■ **EXERCISE PROMPT**:
Read through the listing below and copy each line in which the word "green" occurs.

■ **EXERCISE DATA**:
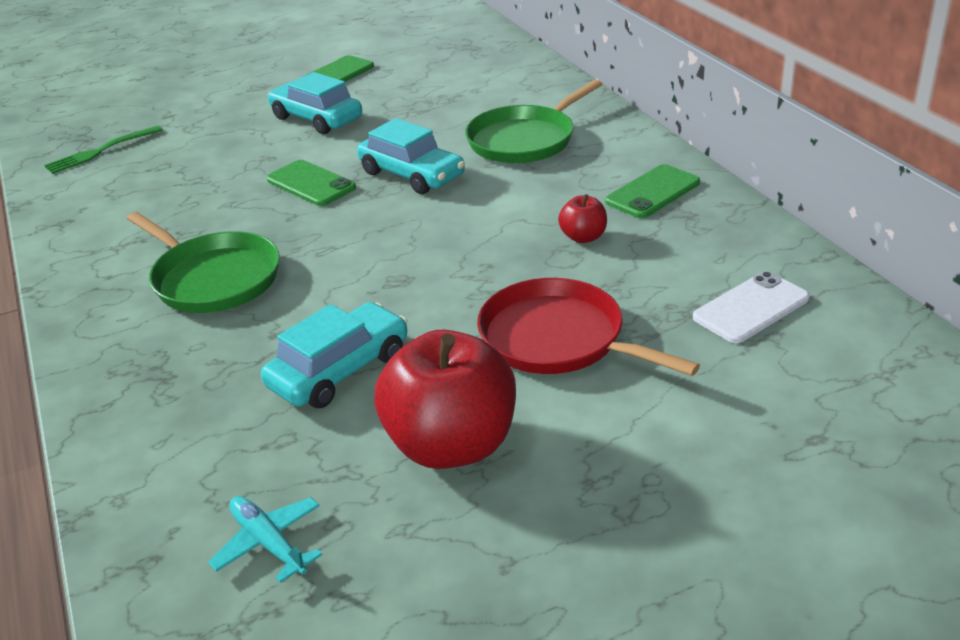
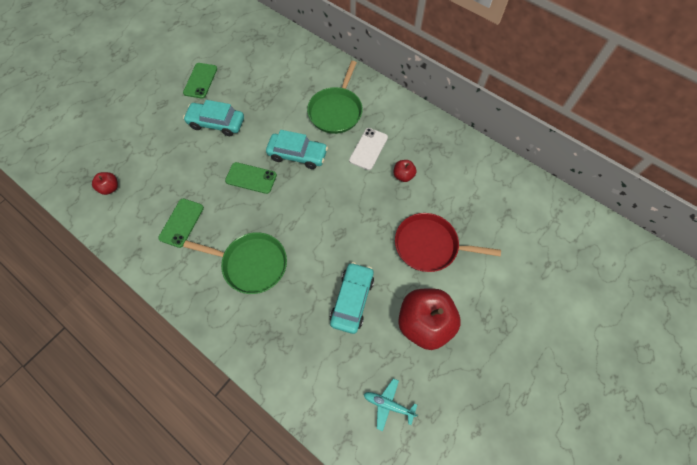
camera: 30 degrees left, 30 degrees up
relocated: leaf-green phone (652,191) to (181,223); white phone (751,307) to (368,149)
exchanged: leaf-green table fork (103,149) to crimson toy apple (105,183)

■ **RESULT BELOW**:
relocated: leaf-green phone (652,191) to (181,223); white phone (751,307) to (368,149)
exchanged: leaf-green table fork (103,149) to crimson toy apple (105,183)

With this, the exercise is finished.